What you are asked to do:
Copy out the full listing below as it stands, with its pictures left behind.

Available data: Begin

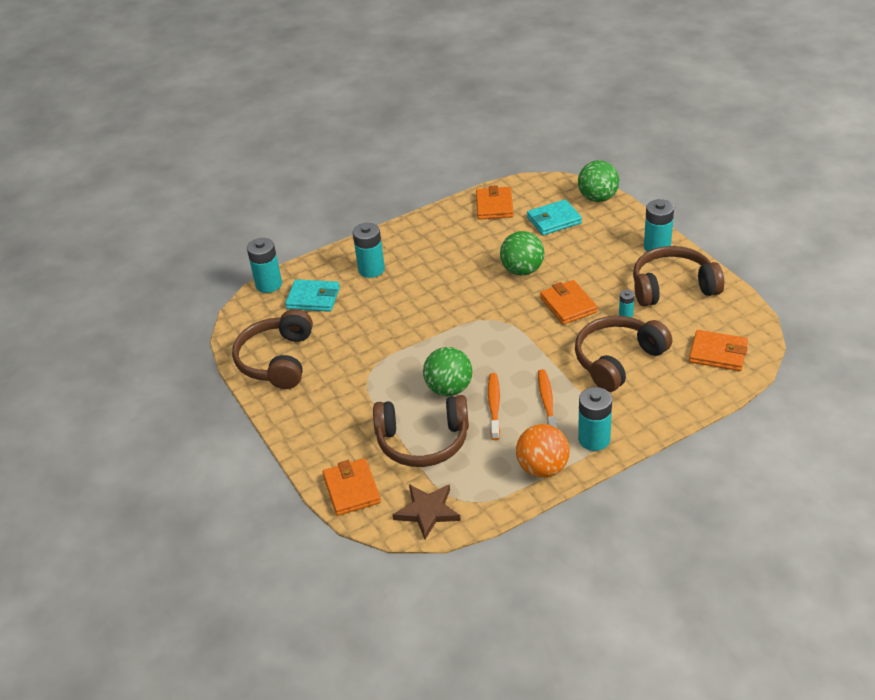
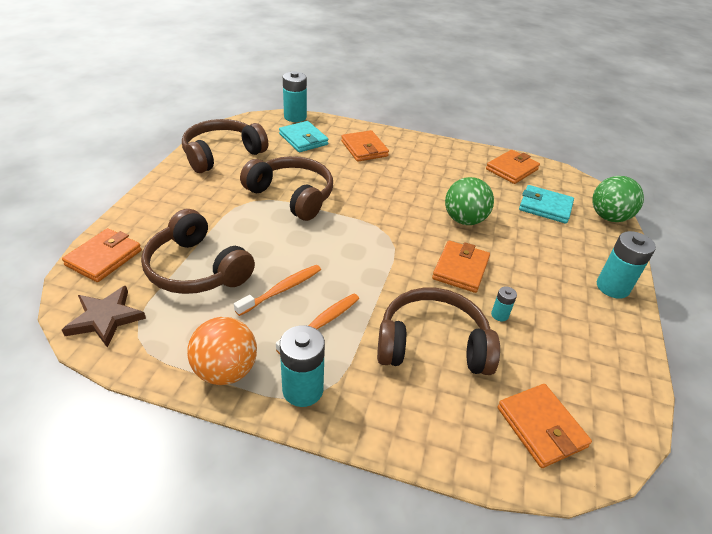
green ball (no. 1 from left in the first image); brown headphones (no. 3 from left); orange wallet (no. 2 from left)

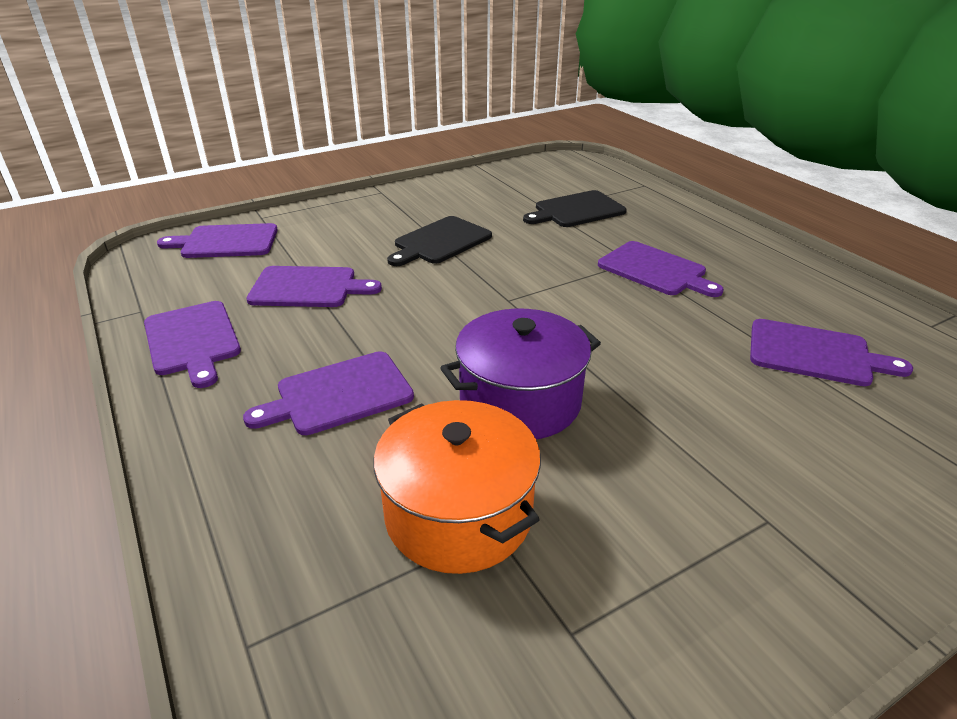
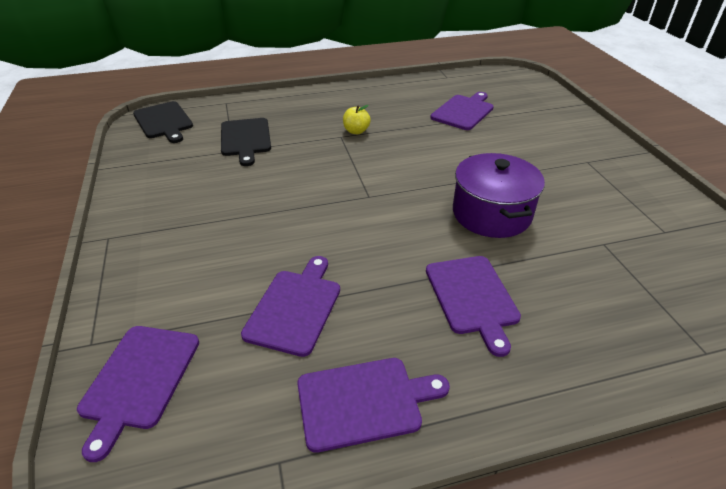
orange pot; black cutting board (no. 1 from left); yellow apple

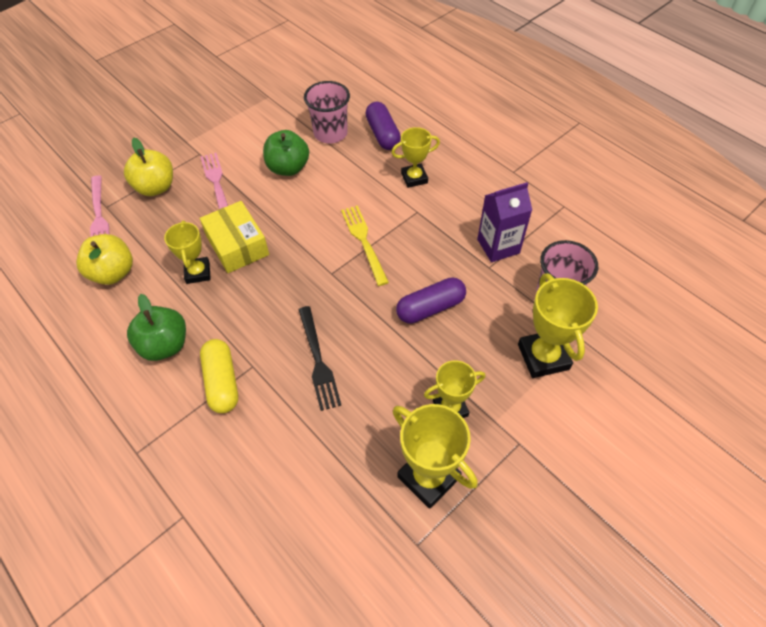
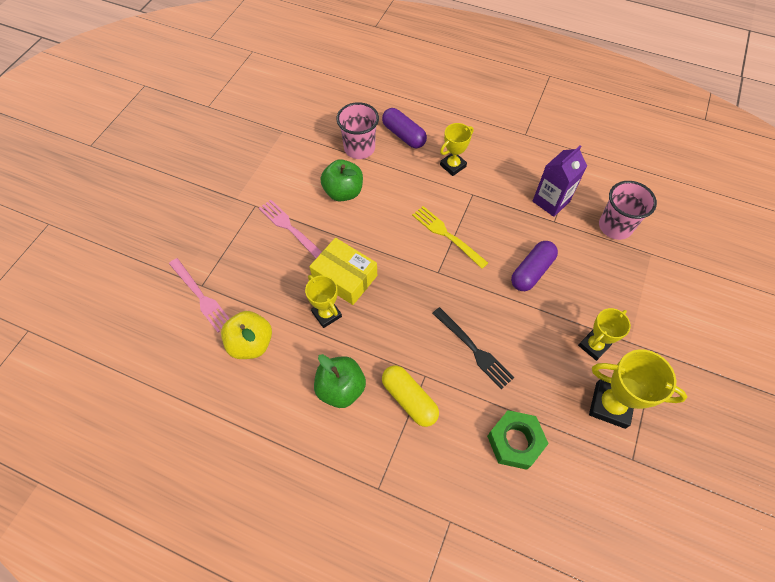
yellow apple (no. 2 from left in the first image); yellow trophy (no. 5 from left in the first image); green nut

Available data: End

Problem solution:
green ball (no. 1 from left in the first image); brown headphones (no. 3 from left); orange wallet (no. 2 from left)

orange pot; black cutting board (no. 1 from left); yellow apple

yellow apple (no. 2 from left in the first image); yellow trophy (no. 5 from left in the first image); green nut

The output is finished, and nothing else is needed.